Only the number is wanted: how many lines in the data contain "cylinder"?

*** Opening DATA BELOW ***

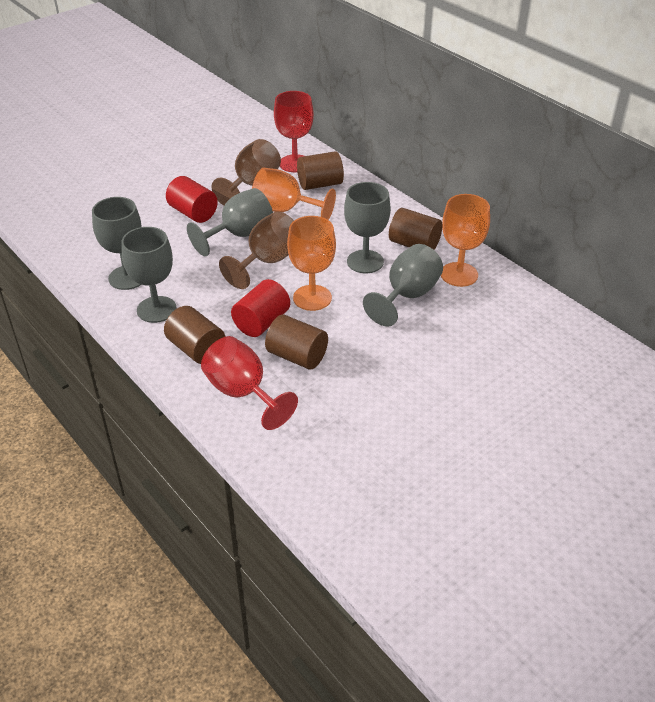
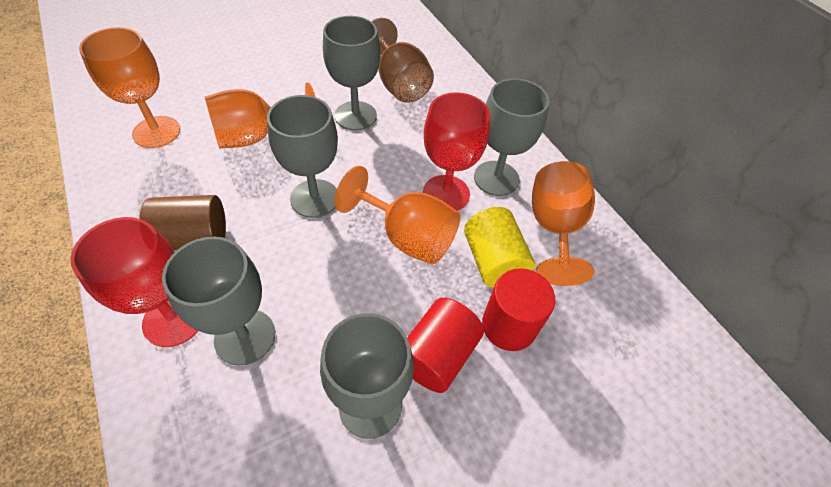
brown cylinder: 4 -> 1
brown goblet: 2 -> 1
orange goblet: 3 -> 4
yellow cylinder: 0 -> 1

*** Closing DATA BELOW ***

▸ WRITTEN RESPONSE:
2